Items from a data source

::::

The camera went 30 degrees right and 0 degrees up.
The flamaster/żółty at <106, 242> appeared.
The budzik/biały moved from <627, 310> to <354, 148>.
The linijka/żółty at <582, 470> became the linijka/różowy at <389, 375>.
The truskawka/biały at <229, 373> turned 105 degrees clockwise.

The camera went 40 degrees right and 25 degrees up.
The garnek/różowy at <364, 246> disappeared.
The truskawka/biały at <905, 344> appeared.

::::

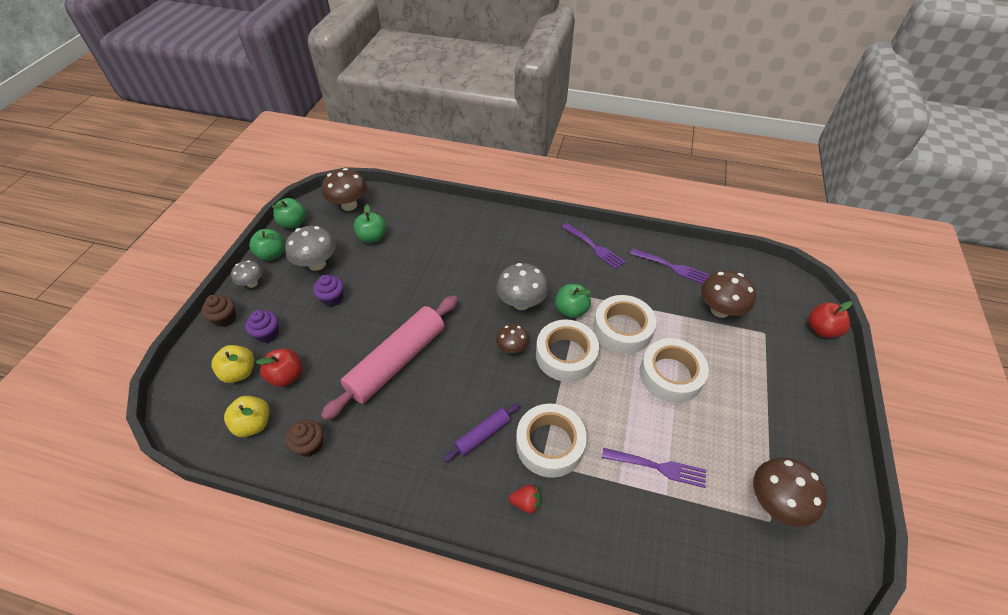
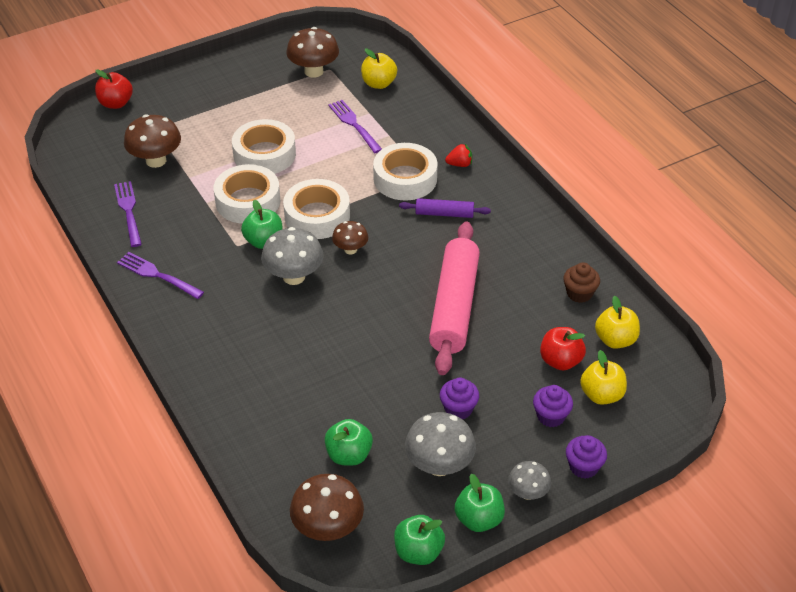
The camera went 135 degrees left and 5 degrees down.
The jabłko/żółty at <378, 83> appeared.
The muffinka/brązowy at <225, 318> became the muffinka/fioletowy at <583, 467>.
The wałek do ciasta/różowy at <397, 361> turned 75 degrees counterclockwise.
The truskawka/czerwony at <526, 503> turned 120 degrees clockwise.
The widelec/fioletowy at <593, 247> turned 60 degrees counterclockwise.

::::

In the entries above, the lines from the one bearing "The camera went 30" up to and including the one bearing "The linijka/żółty at" should be transcribed exactly; no other line is wanted.

The camera went 30 degrees right and 0 degrees up.
The flamaster/żółty at <106, 242> appeared.
The budzik/biały moved from <627, 310> to <354, 148>.
The linijka/żółty at <582, 470> became the linijka/różowy at <389, 375>.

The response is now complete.